Take every line in the entries that includes the word "FILT" and copy it.

Before and after images
-*-

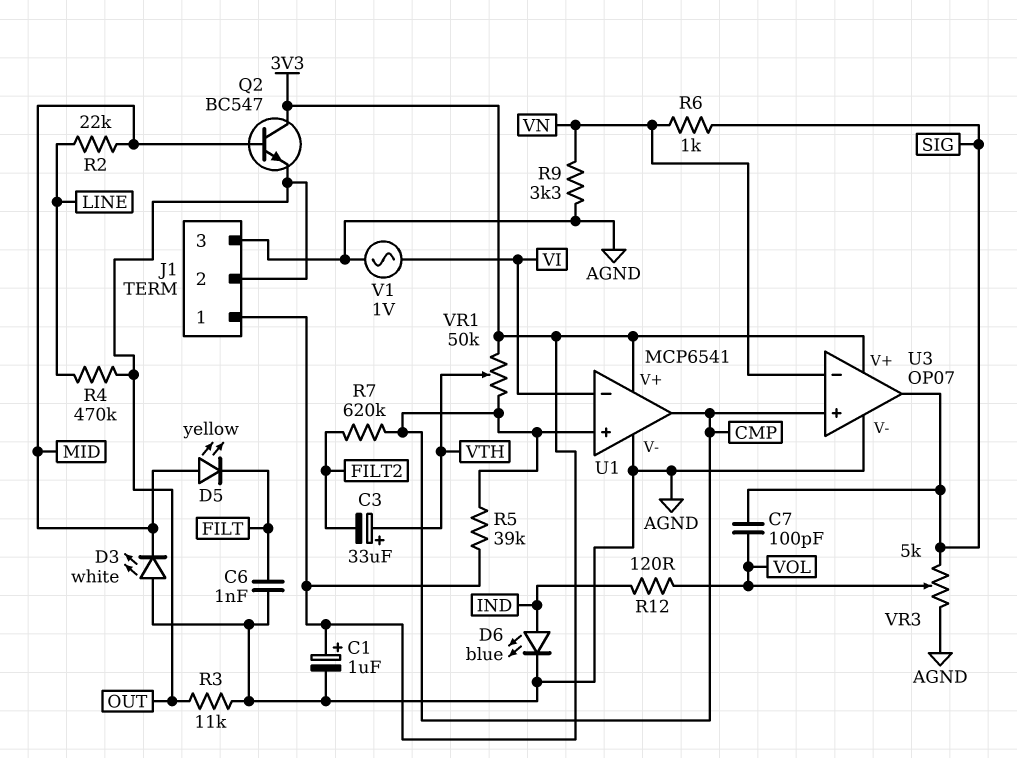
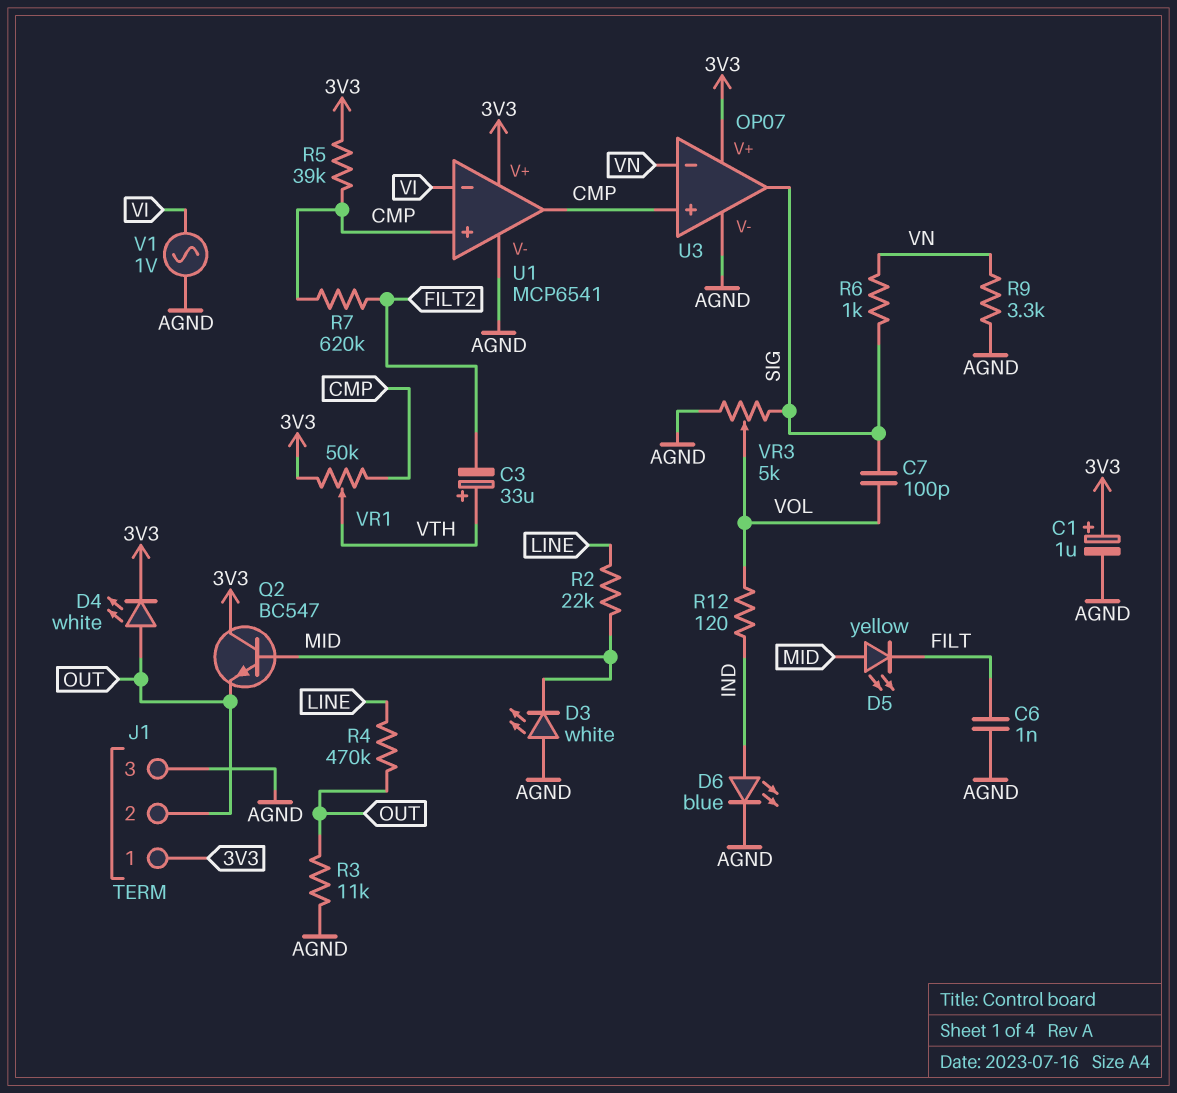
D4: none -> LED white (A OUT, K 3V3)

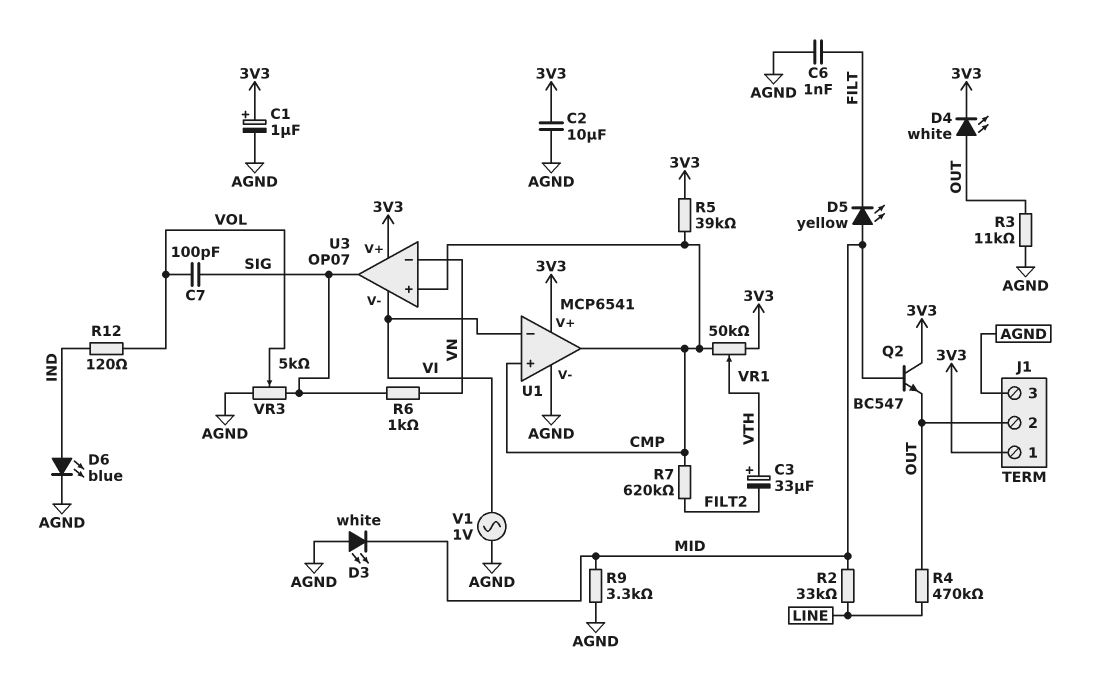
C2: none -> 10uF (3V3, AGND)
R2: 22k (LINE, MID) -> 33k (LINE, MID)
R9: 3.3k (AGND, VN) -> 3.3k (AGND, MID)
U3 pin V-: AGND -> VI

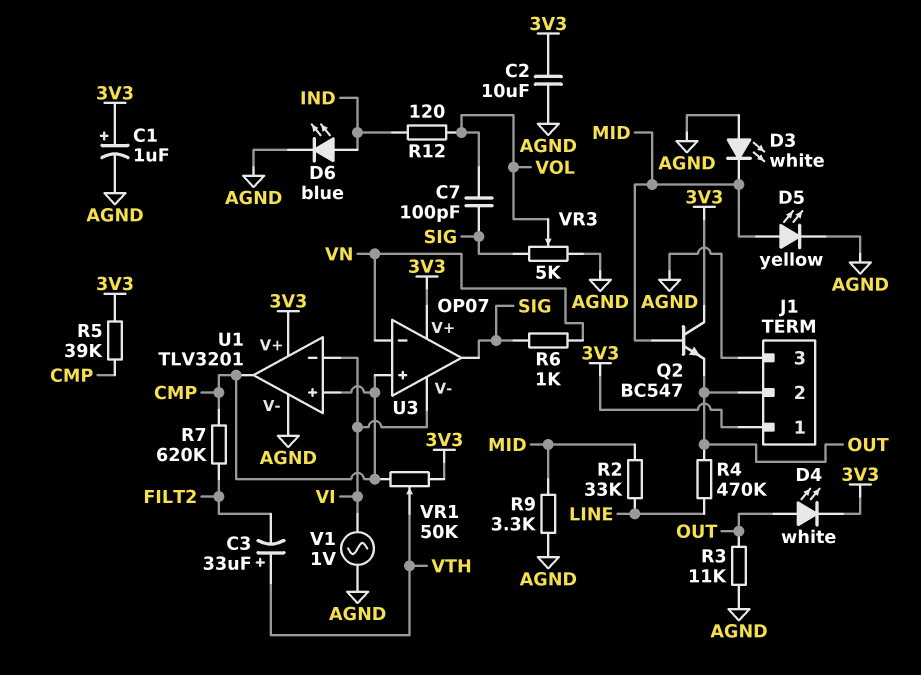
C6: 1nF (AGND, FILT) -> none
D5: LED yellow (A MID, K FILT) -> LED yellow (A MID, K AGND)
U1: MCP6541 -> TLV3201

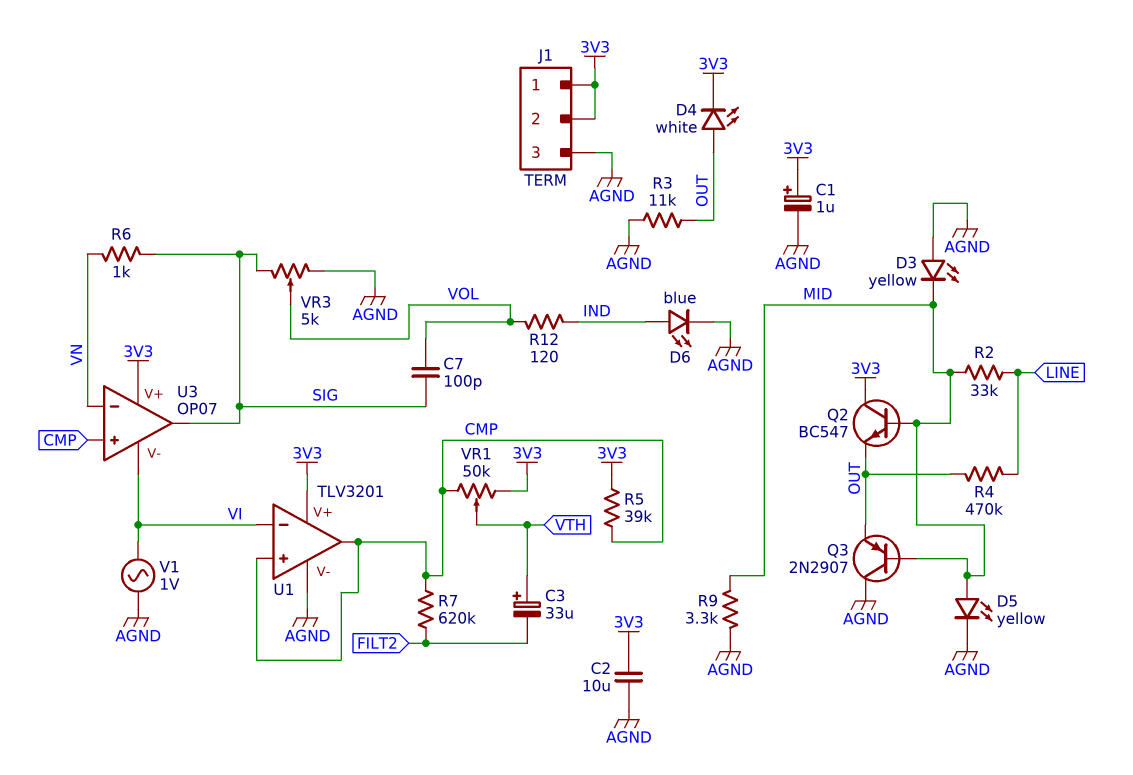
D3: LED white (A AGND, K MID) -> LED yellow (A AGND, K MID)
J1 pin 2: OUT -> 3V3
Q3: none -> PNP 2N2907 (B MID, C AGND, E OUT)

-*-

### [WORKED SOLUTION]
C6: 1nF (AGND, FILT) -> none
D5: LED yellow (A MID, K FILT) -> LED yellow (A MID, K AGND)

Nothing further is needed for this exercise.